INSTRUCTIONS FOR THE TASK:
Which lines hold the word "blue"? Copy each of them from the material.

THE RECORDS:
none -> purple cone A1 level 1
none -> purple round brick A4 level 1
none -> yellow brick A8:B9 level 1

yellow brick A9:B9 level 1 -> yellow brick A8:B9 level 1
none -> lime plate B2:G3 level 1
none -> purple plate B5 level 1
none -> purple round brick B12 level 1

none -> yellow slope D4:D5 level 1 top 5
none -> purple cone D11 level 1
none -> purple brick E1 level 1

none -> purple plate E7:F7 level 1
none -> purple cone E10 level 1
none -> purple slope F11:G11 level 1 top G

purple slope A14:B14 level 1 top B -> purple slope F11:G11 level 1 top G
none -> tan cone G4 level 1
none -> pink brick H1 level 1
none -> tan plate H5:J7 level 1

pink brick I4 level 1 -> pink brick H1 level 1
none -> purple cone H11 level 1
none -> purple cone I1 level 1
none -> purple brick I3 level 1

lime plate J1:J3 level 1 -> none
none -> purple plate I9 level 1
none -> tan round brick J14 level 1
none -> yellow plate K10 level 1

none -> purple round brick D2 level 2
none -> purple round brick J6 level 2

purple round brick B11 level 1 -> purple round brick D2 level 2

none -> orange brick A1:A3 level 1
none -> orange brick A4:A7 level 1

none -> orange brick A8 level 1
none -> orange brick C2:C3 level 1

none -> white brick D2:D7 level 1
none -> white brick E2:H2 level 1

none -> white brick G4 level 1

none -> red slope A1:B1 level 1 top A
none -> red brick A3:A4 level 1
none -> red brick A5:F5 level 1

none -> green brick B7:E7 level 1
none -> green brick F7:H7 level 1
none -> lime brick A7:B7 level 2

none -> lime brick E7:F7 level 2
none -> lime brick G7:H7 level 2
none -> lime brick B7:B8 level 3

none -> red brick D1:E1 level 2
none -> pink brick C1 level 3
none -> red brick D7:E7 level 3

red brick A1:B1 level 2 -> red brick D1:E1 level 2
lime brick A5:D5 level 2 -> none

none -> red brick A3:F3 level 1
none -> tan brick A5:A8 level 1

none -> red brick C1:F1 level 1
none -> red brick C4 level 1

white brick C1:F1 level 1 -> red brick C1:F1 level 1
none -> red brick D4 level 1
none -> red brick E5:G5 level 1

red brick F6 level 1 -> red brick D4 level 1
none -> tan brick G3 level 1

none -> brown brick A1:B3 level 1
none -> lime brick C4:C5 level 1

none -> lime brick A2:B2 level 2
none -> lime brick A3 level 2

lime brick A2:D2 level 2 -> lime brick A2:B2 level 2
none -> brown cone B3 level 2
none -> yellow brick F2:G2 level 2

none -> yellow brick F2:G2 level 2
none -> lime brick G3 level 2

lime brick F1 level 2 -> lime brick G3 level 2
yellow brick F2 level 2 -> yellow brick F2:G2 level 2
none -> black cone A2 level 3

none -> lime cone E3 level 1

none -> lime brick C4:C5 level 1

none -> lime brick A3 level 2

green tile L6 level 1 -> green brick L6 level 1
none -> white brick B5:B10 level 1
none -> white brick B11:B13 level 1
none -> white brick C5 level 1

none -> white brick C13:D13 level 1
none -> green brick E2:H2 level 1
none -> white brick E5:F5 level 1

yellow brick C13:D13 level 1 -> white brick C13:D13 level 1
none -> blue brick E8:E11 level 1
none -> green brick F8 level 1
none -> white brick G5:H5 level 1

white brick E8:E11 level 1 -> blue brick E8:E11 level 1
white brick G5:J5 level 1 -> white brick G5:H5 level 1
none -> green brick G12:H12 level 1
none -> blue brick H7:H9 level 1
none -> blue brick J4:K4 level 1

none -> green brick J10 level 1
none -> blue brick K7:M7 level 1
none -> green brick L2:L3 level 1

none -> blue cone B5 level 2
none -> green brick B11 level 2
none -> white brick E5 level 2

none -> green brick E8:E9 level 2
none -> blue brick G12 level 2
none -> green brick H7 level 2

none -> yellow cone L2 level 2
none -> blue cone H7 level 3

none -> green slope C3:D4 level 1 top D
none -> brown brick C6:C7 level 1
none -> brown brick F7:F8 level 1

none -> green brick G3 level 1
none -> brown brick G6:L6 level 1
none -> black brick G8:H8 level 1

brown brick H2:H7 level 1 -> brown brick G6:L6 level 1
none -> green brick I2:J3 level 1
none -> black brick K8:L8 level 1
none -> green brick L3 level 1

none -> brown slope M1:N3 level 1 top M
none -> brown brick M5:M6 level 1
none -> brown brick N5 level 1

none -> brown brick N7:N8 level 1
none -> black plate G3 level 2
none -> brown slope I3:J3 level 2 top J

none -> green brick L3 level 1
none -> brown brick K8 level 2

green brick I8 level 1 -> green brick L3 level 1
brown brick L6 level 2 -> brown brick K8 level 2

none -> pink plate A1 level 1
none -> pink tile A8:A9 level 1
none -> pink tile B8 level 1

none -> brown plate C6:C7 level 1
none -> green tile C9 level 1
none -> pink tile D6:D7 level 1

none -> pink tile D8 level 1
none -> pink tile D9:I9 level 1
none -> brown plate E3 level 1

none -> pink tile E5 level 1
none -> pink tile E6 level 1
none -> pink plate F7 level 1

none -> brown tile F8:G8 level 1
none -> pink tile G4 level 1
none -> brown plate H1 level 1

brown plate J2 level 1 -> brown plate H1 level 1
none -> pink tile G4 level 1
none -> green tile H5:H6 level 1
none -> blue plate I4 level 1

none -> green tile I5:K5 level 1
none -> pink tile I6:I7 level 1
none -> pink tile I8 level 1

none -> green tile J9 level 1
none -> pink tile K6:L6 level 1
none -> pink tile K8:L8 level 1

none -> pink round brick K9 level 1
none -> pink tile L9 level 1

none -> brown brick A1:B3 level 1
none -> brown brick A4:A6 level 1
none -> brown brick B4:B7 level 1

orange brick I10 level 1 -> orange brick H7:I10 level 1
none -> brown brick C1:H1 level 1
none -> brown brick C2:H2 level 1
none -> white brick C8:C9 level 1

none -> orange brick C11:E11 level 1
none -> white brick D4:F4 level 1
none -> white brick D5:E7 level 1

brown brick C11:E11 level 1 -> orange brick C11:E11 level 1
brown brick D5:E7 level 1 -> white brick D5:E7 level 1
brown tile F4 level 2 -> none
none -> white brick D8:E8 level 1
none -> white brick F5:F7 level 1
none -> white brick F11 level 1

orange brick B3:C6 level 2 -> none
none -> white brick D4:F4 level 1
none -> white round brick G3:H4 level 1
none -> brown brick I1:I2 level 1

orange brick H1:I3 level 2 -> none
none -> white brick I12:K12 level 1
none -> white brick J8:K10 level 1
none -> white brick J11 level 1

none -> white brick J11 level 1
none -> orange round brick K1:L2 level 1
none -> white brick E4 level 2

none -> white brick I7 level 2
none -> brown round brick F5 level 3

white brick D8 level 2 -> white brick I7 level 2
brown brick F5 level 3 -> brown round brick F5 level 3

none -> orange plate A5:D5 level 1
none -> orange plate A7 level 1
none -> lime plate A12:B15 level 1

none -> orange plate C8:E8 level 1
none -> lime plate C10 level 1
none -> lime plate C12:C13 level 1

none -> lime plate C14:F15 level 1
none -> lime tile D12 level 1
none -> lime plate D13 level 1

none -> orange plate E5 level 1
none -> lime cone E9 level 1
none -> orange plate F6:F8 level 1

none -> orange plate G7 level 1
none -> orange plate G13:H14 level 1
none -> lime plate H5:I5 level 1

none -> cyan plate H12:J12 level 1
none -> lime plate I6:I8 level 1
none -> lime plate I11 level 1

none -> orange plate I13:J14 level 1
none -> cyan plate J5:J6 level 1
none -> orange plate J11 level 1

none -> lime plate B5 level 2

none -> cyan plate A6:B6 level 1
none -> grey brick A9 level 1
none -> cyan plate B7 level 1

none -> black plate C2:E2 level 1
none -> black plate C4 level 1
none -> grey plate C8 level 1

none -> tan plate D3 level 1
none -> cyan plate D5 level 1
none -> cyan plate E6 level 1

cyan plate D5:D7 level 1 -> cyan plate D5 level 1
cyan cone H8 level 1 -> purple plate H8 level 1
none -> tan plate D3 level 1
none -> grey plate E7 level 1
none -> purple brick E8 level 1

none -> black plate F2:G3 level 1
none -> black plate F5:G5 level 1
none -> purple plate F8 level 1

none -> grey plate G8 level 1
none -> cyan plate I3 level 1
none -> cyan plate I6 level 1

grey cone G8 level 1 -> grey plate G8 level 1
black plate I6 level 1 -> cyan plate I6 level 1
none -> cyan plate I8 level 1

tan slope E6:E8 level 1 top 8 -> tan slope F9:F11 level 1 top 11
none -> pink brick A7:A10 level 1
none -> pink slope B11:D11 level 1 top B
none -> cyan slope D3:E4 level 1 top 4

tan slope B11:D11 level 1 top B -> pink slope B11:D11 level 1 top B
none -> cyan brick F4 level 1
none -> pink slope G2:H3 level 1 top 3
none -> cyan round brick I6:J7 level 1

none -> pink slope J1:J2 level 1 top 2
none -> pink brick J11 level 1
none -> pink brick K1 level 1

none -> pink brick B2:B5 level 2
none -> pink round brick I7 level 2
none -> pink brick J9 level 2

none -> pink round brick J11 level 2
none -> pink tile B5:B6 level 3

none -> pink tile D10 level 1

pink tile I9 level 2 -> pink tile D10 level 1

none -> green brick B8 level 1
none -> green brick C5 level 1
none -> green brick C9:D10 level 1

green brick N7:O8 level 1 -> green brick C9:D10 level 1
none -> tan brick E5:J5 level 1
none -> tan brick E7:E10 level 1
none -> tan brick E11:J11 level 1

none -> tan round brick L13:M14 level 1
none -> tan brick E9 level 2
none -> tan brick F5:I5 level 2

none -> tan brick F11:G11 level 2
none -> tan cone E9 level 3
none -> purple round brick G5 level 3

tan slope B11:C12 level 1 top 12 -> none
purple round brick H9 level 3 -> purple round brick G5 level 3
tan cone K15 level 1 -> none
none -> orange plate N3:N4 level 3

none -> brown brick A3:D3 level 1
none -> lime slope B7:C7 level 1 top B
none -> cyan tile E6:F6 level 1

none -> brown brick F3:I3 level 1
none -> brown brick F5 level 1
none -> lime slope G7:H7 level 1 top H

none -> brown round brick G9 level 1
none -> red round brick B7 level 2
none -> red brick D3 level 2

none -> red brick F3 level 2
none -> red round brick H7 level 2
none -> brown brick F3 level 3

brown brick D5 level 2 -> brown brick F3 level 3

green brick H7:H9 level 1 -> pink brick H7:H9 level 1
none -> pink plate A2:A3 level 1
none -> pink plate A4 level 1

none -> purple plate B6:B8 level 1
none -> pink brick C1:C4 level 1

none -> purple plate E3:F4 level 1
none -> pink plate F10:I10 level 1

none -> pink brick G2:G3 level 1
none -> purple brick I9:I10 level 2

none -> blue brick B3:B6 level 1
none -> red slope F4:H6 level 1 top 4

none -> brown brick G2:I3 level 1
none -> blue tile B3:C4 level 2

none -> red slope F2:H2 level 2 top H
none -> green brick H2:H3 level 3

ANSWER TO THE PROBLEM:
none -> blue brick E8:E11 level 1
white brick E8:E11 level 1 -> blue brick E8:E11 level 1
none -> blue brick H7:H9 level 1
none -> blue brick J4:K4 level 1
none -> blue brick K7:M7 level 1
none -> blue cone B5 level 2
none -> blue brick G12 level 2
none -> blue cone H7 level 3
none -> blue plate I4 level 1
none -> blue brick B3:B6 level 1
none -> blue tile B3:C4 level 2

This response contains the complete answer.